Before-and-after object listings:

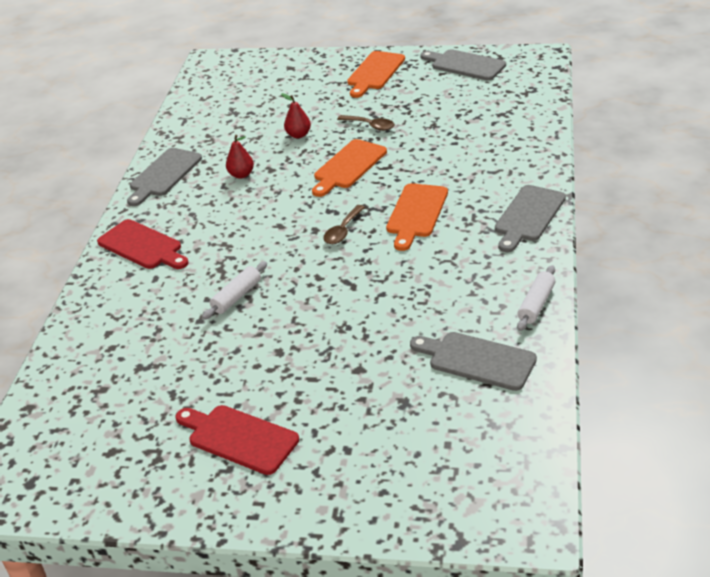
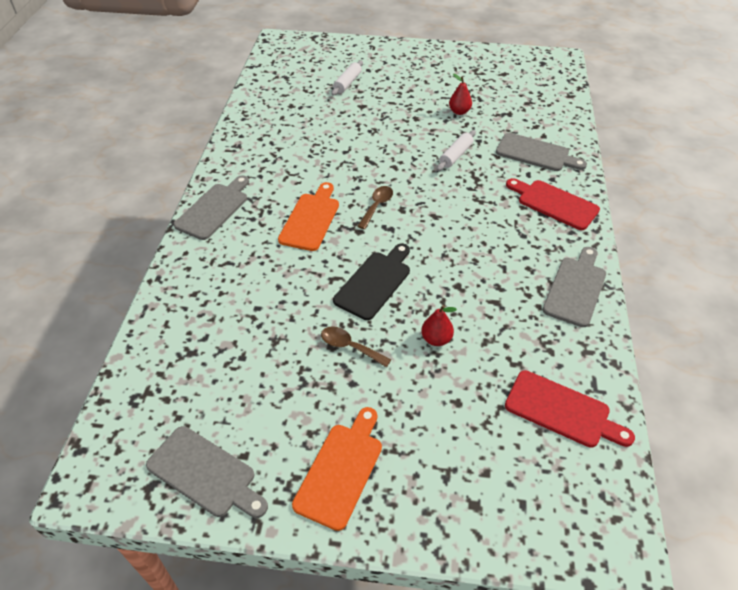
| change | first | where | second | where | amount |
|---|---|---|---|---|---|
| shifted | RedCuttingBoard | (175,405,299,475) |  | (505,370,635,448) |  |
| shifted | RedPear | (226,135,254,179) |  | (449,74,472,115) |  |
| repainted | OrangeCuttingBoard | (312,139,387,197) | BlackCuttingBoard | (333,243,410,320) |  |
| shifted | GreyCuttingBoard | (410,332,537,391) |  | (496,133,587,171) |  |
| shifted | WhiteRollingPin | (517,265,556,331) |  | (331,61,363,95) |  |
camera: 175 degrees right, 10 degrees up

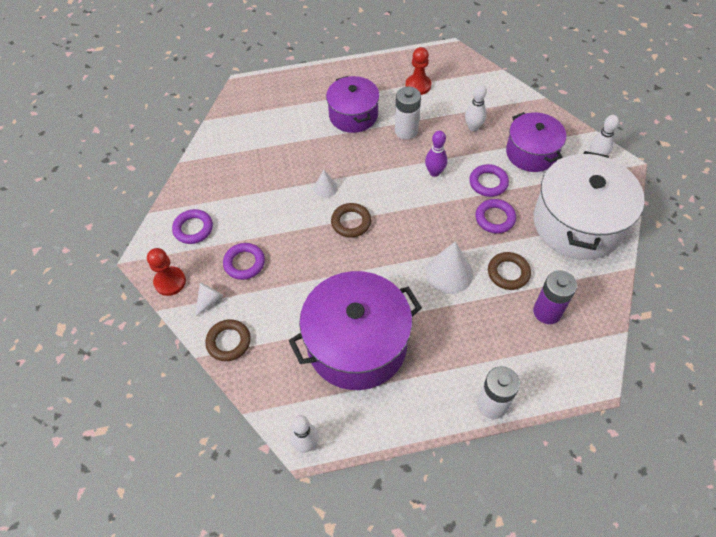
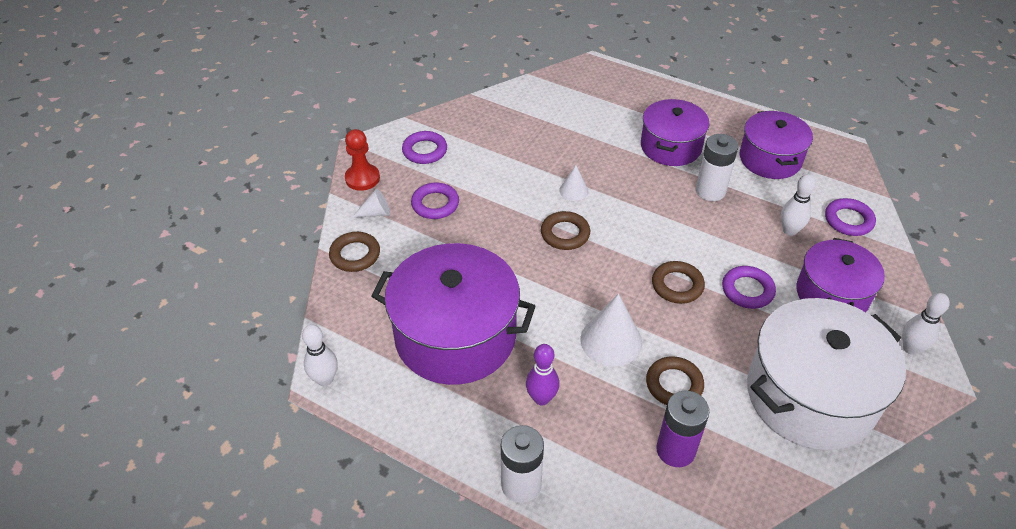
| change | first | where | second | where | amount |
|---|---|---|---|---|---|
| swapped | RedPawn | (406,47,431,95) | PurplePot | (740,111,813,179) |  |
| shifted | PurpleBowlingPin | (425,131,447,177) |  | (526,344,559,405) |  |
| shifted | PurpleRing | (475,199,516,234) |  | (825,198,876,236) |  |
| new |  |  | BrownRing | (652,261,705,304) |  |
camera: 40 degrees right, 10 degrees down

• [Exercise]: An exact repeat of the lines from the one containing "shifted | PurpleRing" through the final line above, both included, is the whole answer.

• [Output for this task]:
| shifted | PurpleRing | (475,199,516,234) |  | (825,198,876,236) |  |
| new |  |  | BrownRing | (652,261,705,304) |  |
camera: 40 degrees right, 10 degrees down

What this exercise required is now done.